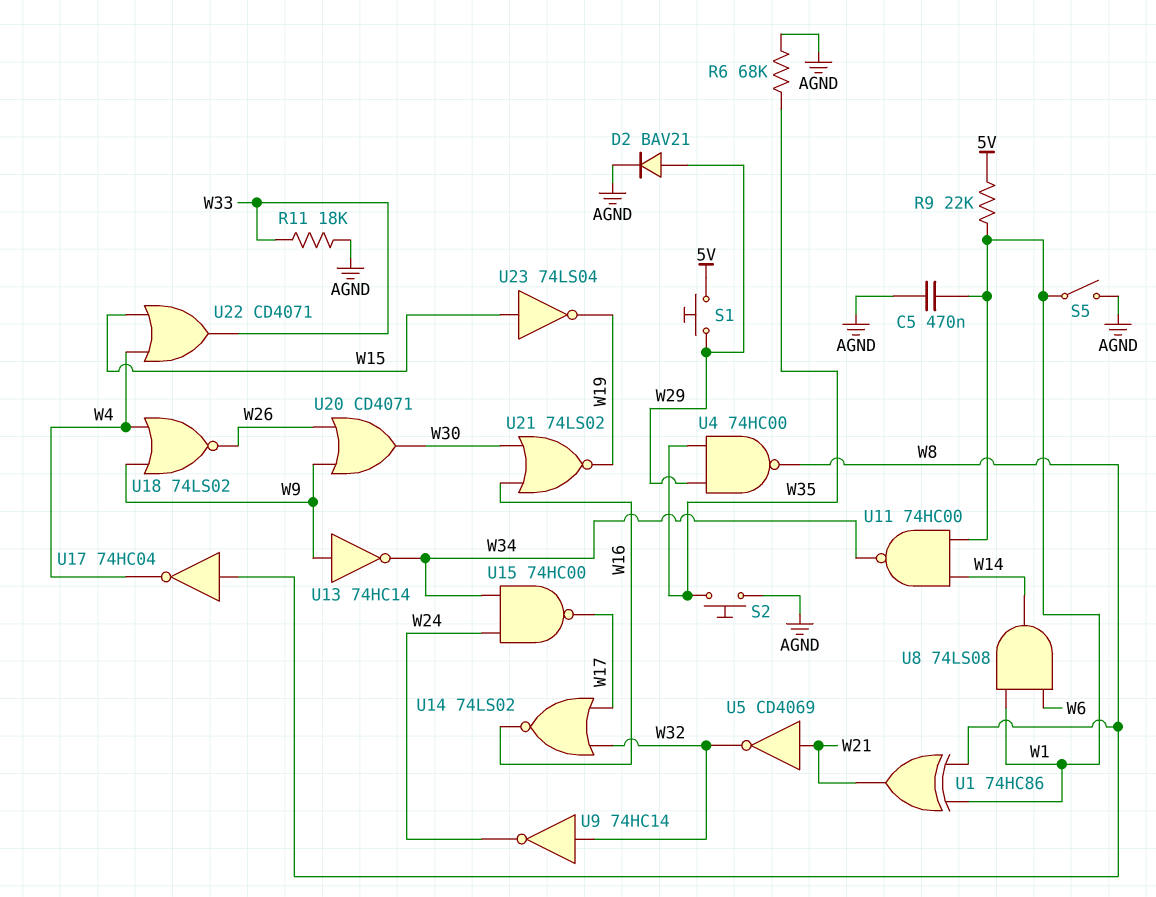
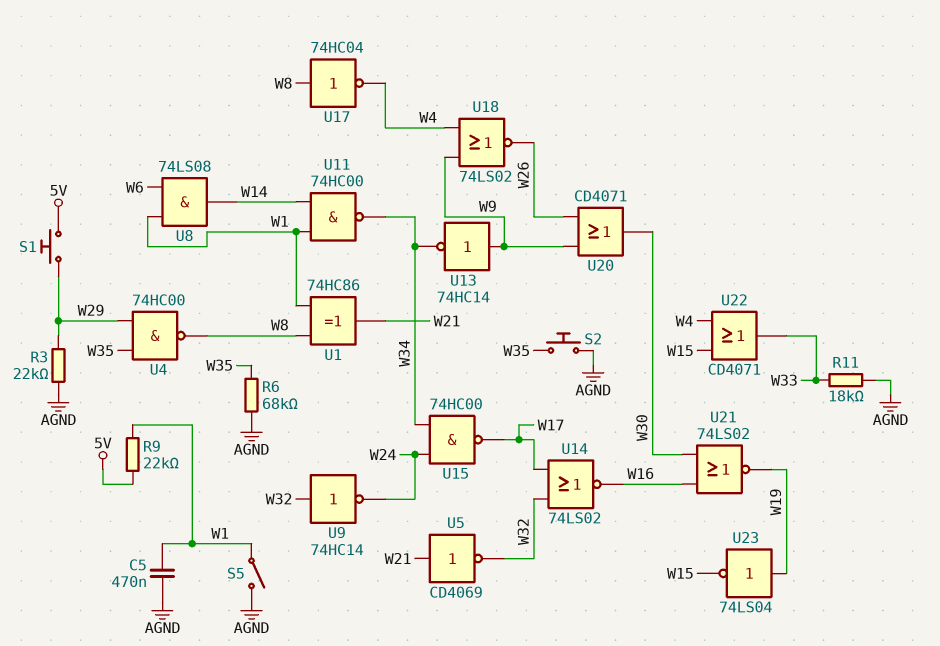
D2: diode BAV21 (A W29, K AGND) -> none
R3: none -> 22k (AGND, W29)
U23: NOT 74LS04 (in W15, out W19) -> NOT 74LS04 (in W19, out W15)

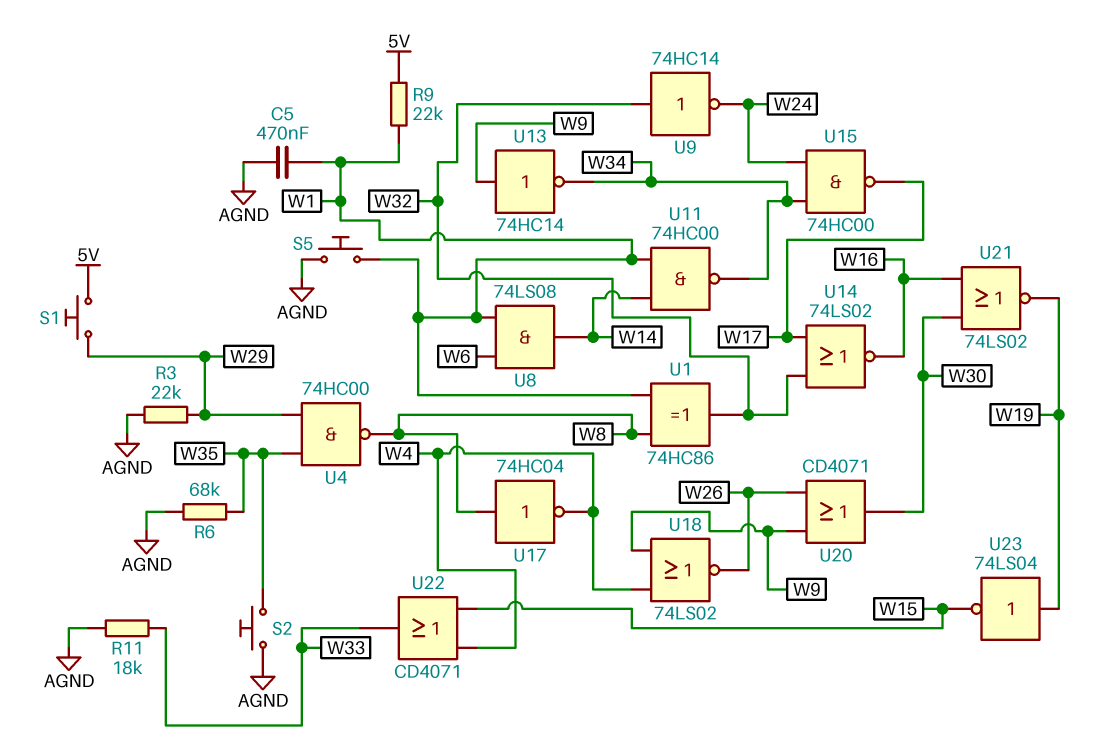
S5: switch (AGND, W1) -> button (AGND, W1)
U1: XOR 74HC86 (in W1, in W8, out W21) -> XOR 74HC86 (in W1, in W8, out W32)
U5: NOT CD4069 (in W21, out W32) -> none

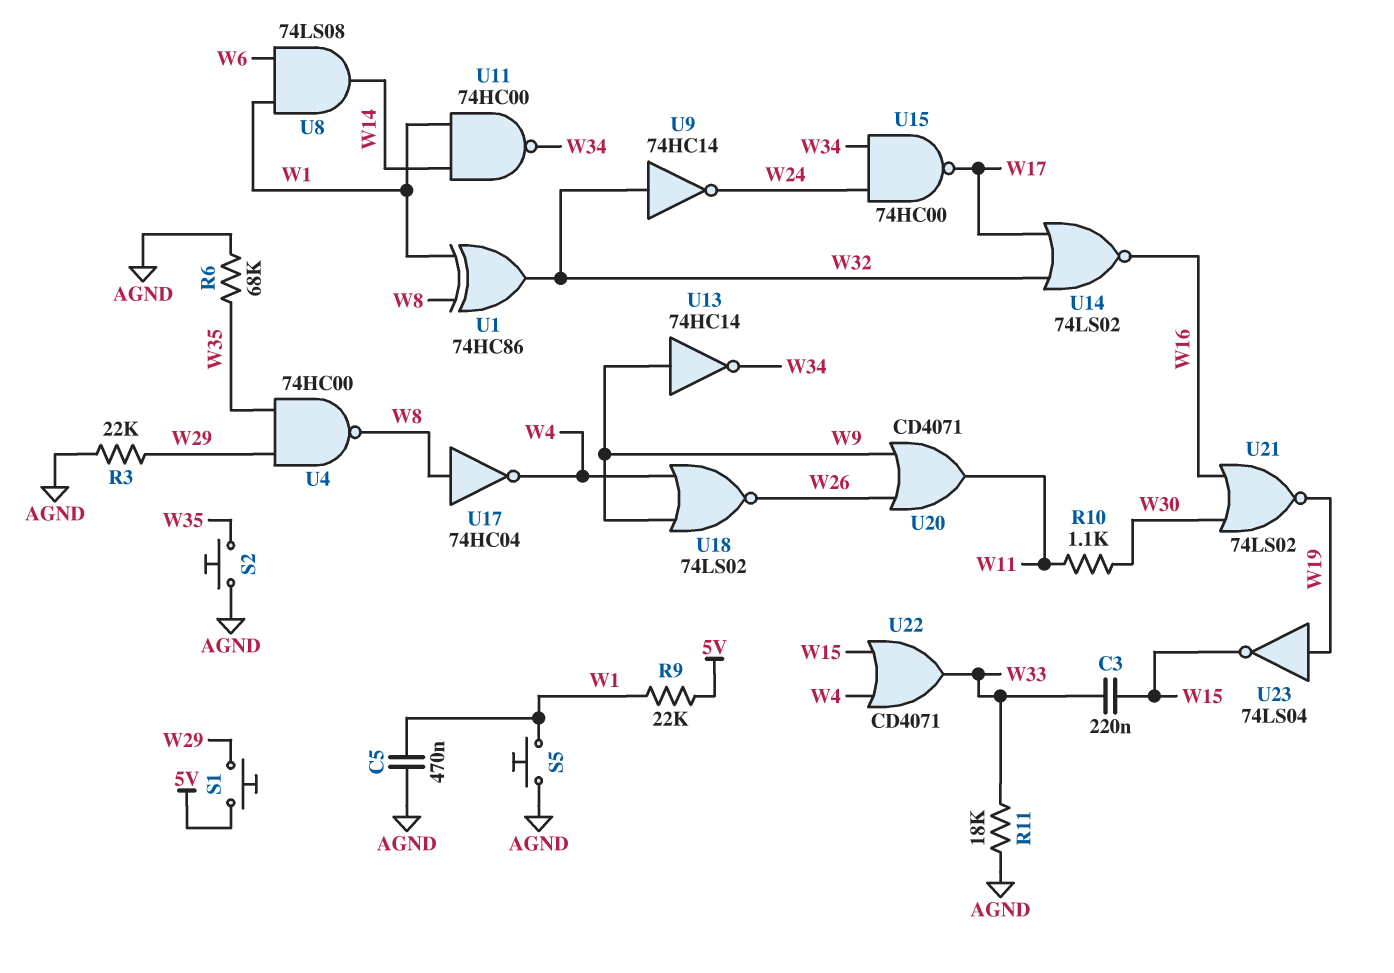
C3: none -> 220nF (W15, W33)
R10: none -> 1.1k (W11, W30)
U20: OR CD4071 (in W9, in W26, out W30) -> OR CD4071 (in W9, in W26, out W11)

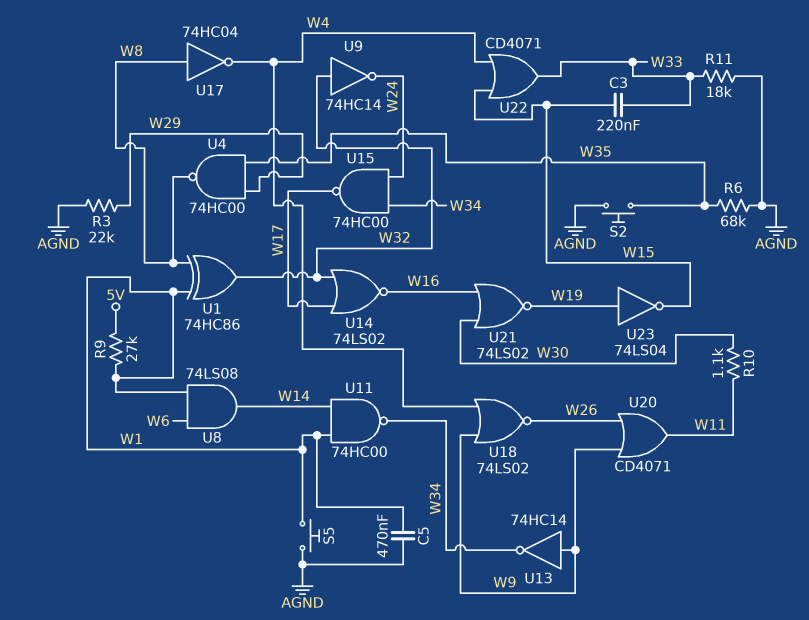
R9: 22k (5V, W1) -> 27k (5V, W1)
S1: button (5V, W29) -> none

### Problem description
Leave the images out. Set down all of the material above exactly.

### Problem solution
D2: diode BAV21 (A W29, K AGND) -> none
R3: none -> 22k (AGND, W29)
U23: NOT 74LS04 (in W15, out W19) -> NOT 74LS04 (in W19, out W15)

S5: switch (AGND, W1) -> button (AGND, W1)
U1: XOR 74HC86 (in W1, in W8, out W21) -> XOR 74HC86 (in W1, in W8, out W32)
U5: NOT CD4069 (in W21, out W32) -> none

C3: none -> 220nF (W15, W33)
R10: none -> 1.1k (W11, W30)
U20: OR CD4071 (in W9, in W26, out W30) -> OR CD4071 (in W9, in W26, out W11)

R9: 22k (5V, W1) -> 27k (5V, W1)
S1: button (5V, W29) -> none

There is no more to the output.